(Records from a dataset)
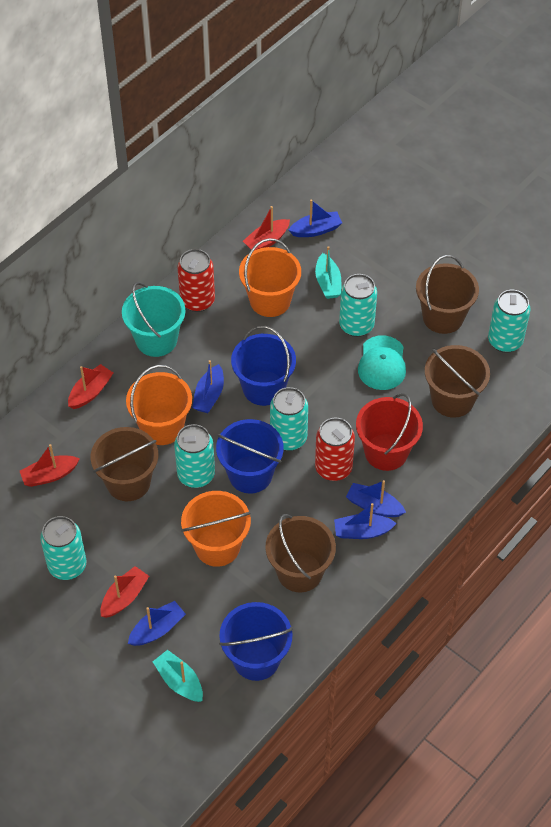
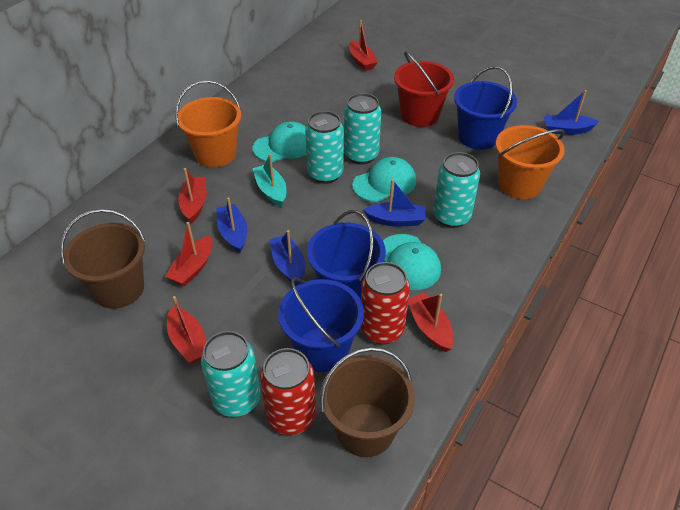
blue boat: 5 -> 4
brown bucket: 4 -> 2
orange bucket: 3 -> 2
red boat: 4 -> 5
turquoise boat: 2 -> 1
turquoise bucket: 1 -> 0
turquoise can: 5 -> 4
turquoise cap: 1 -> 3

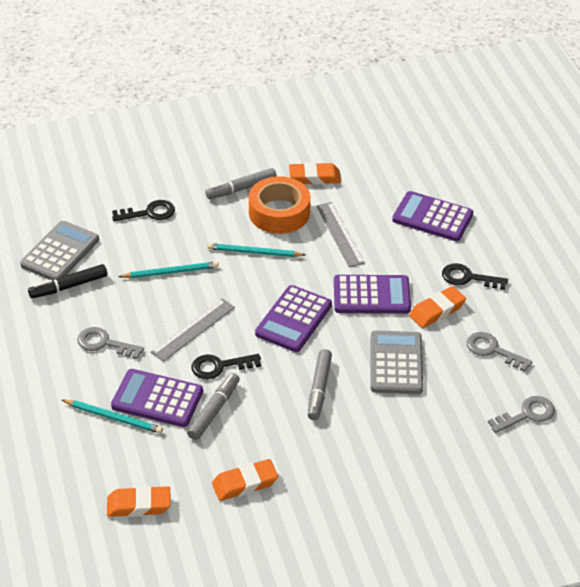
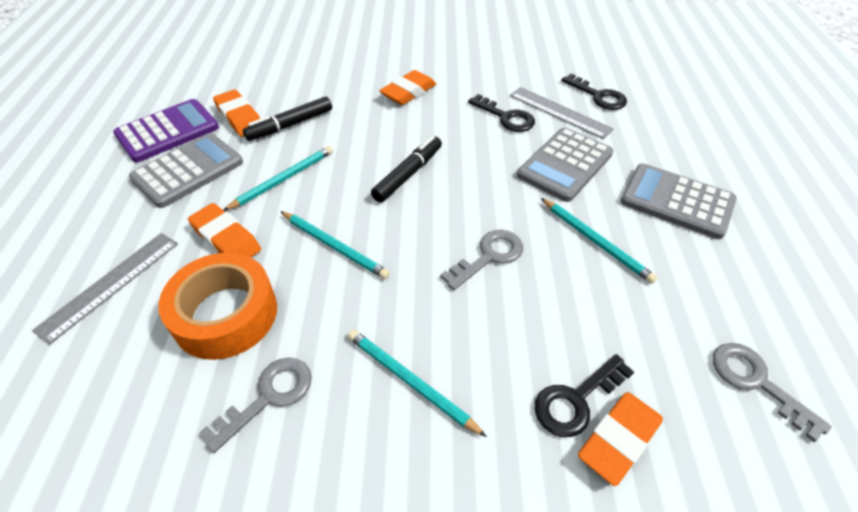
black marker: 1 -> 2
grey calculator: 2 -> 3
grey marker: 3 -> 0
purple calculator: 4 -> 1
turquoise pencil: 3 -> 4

* [WORK REQUEST]: Find the line that contains "grey marker: 3 -> 0". Copy it and every line after it to the end of the records, exactly, and nothing more.

* [ANSWER SECTION]:
grey marker: 3 -> 0
purple calculator: 4 -> 1
turquoise pencil: 3 -> 4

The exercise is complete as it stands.